What needs to be done:
Give back exactly the lines of the material below, starting with the line with "STEPPER3 pin IN1: D4 -> TX" and going on through the line with "PIXELS3 pin DIN: D2 -> D1".

Segment Start: Provided data

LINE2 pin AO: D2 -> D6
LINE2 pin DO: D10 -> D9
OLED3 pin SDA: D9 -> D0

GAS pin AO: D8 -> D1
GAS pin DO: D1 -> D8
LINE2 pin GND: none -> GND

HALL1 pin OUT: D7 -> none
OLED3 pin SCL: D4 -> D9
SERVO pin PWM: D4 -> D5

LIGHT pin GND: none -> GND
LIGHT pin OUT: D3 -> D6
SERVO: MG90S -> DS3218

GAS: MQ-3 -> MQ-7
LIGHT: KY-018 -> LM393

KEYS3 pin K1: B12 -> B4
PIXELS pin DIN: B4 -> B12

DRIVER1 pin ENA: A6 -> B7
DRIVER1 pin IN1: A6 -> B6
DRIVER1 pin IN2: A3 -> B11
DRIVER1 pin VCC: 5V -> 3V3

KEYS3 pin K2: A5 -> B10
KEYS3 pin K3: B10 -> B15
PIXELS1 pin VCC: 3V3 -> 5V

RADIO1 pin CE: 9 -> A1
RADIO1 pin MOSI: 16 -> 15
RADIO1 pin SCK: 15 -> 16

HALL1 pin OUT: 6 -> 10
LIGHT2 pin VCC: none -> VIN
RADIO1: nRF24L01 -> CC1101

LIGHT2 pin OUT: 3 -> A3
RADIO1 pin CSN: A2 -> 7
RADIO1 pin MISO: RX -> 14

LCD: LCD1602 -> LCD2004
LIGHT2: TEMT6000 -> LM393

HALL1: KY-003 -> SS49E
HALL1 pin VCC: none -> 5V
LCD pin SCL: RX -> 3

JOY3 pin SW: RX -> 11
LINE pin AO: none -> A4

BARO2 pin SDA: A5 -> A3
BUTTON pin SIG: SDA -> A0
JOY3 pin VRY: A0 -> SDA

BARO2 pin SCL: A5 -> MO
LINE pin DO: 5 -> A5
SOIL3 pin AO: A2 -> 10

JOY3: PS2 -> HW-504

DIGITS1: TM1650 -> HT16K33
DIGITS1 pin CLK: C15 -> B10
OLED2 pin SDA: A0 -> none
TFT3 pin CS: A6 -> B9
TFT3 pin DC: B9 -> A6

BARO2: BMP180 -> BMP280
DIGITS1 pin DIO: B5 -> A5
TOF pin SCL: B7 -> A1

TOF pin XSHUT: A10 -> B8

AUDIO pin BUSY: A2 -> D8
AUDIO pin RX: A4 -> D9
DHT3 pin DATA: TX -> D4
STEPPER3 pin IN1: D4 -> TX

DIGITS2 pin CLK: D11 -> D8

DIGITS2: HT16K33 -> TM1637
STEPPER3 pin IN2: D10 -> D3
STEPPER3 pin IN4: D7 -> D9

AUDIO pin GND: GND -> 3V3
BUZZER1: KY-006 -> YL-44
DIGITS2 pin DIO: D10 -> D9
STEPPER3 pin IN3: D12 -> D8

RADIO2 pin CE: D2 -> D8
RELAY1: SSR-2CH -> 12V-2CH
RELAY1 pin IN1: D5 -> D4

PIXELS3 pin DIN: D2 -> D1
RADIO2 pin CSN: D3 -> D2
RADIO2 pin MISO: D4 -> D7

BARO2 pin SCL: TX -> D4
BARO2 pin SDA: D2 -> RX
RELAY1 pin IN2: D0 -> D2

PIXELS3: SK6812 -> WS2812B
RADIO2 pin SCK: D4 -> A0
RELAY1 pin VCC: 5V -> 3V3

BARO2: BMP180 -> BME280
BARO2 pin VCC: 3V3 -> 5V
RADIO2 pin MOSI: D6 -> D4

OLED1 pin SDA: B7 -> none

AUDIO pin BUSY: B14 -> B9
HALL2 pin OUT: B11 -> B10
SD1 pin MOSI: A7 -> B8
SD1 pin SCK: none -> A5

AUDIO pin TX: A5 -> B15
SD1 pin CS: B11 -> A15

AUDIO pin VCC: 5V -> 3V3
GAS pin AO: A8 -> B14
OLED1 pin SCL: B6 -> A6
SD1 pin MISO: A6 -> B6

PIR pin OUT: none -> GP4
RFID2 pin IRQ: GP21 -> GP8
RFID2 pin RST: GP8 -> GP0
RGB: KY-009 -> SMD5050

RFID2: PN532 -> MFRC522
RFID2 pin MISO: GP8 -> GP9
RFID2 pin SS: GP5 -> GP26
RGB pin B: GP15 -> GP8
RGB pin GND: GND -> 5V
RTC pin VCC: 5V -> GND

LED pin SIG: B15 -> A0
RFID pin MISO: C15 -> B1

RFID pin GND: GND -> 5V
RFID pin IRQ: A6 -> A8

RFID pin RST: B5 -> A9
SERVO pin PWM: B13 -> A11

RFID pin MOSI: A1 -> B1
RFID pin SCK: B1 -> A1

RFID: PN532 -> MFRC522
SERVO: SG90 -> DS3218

Segment End: Provided data

Answer space:
STEPPER3 pin IN1: D4 -> TX

DIGITS2 pin CLK: D11 -> D8

DIGITS2: HT16K33 -> TM1637
STEPPER3 pin IN2: D10 -> D3
STEPPER3 pin IN4: D7 -> D9

AUDIO pin GND: GND -> 3V3
BUZZER1: KY-006 -> YL-44
DIGITS2 pin DIO: D10 -> D9
STEPPER3 pin IN3: D12 -> D8

RADIO2 pin CE: D2 -> D8
RELAY1: SSR-2CH -> 12V-2CH
RELAY1 pin IN1: D5 -> D4

PIXELS3 pin DIN: D2 -> D1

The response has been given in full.